■ **Task details**
Look in the listing below for the line that has "blue line: (94, 112) -> (88, 126), moved", then return it and each following line up to and including the one with "gray triangle: (67, 213)", exactly and without pictures.

■ **Data provided**
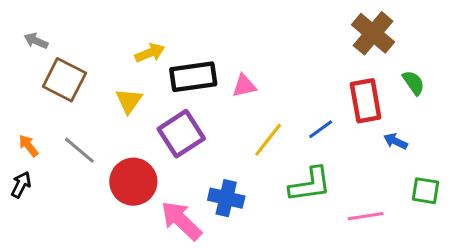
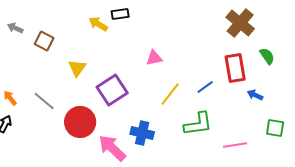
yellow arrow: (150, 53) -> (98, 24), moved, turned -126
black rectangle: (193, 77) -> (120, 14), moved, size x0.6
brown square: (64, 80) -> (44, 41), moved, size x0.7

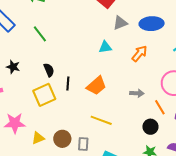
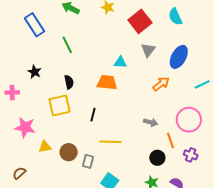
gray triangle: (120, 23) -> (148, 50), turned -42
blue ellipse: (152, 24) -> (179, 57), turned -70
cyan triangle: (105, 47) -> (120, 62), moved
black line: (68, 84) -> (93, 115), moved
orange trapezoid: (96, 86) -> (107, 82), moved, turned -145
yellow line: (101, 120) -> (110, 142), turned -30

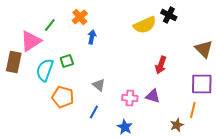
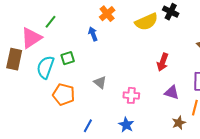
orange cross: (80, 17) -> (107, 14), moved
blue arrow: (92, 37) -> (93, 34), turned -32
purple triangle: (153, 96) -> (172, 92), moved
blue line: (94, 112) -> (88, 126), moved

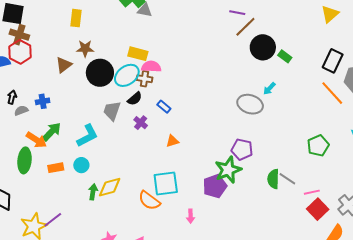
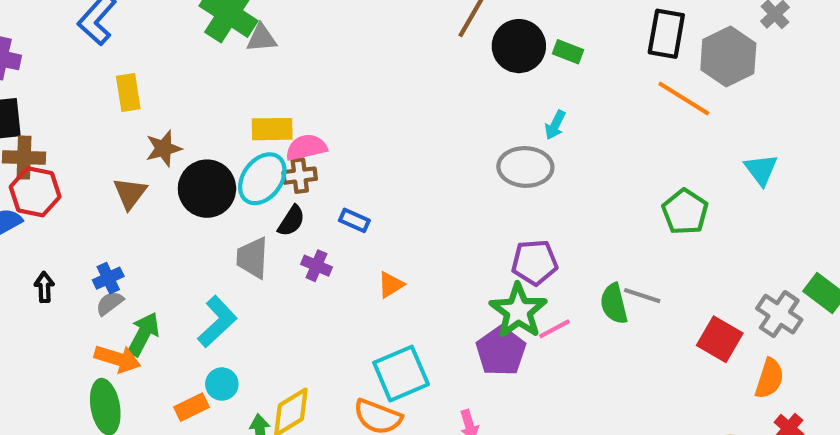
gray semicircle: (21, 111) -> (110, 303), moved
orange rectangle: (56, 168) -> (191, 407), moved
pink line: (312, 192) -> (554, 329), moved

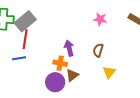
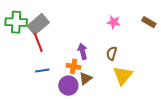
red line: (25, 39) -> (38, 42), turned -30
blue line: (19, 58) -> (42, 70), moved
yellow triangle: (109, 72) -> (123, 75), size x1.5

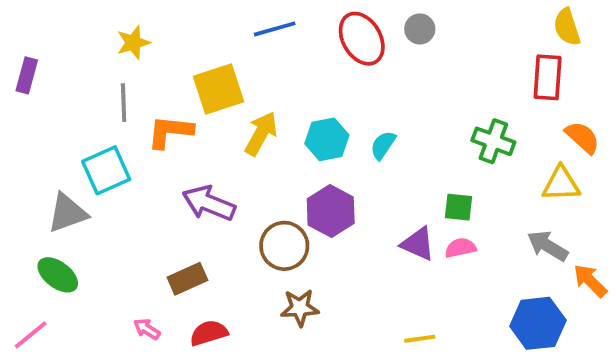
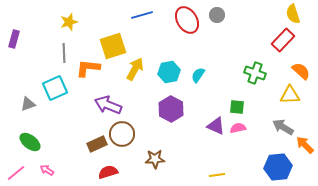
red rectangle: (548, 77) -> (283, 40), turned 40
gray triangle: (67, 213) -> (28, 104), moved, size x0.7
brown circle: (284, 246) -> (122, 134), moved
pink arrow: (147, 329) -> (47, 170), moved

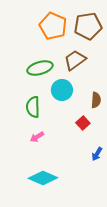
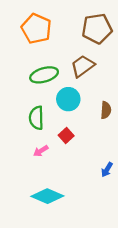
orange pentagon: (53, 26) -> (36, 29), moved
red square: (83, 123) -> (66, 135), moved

---

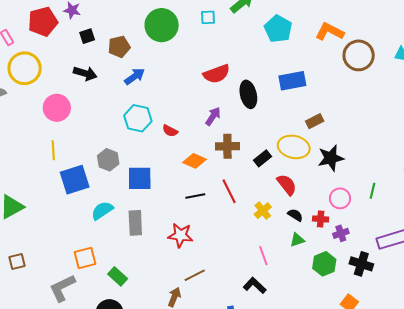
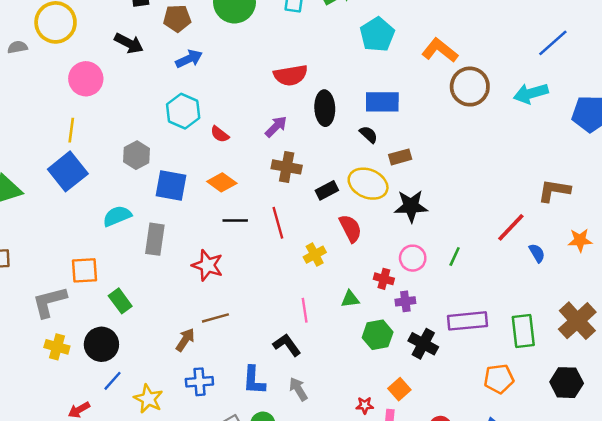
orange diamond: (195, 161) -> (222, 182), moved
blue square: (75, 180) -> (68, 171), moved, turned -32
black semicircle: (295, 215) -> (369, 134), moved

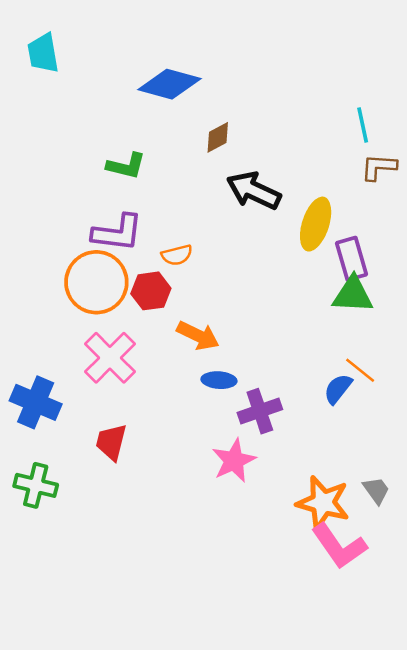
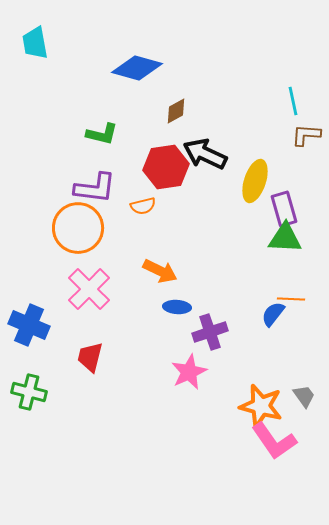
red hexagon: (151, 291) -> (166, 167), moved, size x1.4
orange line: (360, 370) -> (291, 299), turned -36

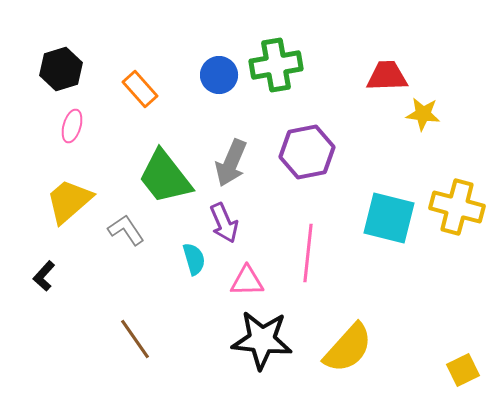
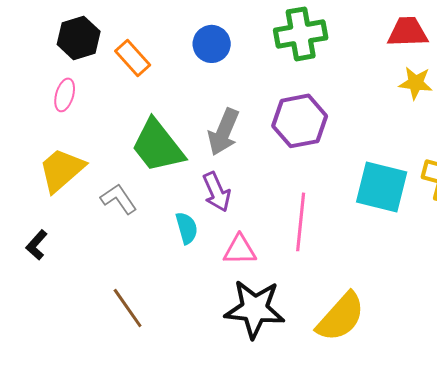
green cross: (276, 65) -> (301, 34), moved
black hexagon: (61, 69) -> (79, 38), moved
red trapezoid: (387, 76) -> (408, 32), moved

■ **Result below**
blue line: (94, 112) -> (88, 126), moved

gray semicircle: (21, 111) -> (110, 303), moved
orange rectangle: (56, 168) -> (191, 407), moved
pink line: (312, 192) -> (554, 329), moved

red line: (25, 39) -> (38, 42), turned -30
blue line: (19, 58) -> (42, 70), moved
yellow triangle: (109, 72) -> (123, 75), size x1.5

red rectangle: (548, 77) -> (283, 40), turned 40
gray triangle: (67, 213) -> (28, 104), moved, size x0.7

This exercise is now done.